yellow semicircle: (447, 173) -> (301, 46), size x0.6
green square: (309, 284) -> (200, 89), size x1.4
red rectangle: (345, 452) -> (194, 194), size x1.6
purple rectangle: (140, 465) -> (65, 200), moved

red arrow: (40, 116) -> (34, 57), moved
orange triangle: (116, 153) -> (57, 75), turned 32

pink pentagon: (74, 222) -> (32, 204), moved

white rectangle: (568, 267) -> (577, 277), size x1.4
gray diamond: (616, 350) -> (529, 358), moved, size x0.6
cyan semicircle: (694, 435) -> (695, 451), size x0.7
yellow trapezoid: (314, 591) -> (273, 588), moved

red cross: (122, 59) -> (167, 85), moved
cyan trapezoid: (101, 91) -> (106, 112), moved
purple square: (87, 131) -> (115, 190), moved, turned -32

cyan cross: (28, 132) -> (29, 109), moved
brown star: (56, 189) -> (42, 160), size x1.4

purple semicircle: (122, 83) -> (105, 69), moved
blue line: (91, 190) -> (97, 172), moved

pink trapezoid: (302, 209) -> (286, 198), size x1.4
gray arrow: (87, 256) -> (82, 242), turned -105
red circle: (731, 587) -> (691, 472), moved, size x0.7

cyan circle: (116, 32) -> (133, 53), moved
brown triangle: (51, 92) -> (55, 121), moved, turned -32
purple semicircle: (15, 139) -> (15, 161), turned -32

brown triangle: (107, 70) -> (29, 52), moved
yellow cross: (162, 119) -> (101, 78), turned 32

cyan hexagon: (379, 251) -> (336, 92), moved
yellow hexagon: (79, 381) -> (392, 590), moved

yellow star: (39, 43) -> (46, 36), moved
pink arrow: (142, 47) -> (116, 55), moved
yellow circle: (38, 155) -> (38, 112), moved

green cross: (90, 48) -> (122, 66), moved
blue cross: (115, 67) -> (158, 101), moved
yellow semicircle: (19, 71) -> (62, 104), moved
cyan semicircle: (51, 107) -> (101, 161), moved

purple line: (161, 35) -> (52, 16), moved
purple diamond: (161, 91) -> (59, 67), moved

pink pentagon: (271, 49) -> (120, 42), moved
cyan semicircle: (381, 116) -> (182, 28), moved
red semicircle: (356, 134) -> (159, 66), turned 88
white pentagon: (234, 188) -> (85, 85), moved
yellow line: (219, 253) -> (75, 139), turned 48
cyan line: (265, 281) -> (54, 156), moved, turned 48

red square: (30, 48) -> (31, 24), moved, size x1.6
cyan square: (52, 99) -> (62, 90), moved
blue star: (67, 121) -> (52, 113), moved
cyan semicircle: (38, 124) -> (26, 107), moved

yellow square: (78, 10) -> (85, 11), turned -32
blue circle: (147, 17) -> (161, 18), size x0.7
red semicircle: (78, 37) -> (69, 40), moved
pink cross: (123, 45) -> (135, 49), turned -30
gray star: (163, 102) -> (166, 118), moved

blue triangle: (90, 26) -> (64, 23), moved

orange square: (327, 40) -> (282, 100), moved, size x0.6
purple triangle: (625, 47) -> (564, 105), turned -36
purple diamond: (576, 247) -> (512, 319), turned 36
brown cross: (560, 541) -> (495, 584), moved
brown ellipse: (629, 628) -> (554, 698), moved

EXERCISE GOAL: Using the records above, set down exactly the lines from the one with "blue triangle: (90, 26) -> (64, 23), moved" through the one with "brown cross: (560, 541) -> (495, 584), moved", inclusive, and nothing more.

TASK RESULT:
blue triangle: (90, 26) -> (64, 23), moved

orange square: (327, 40) -> (282, 100), moved, size x0.6
purple triangle: (625, 47) -> (564, 105), turned -36
purple diamond: (576, 247) -> (512, 319), turned 36
brown cross: (560, 541) -> (495, 584), moved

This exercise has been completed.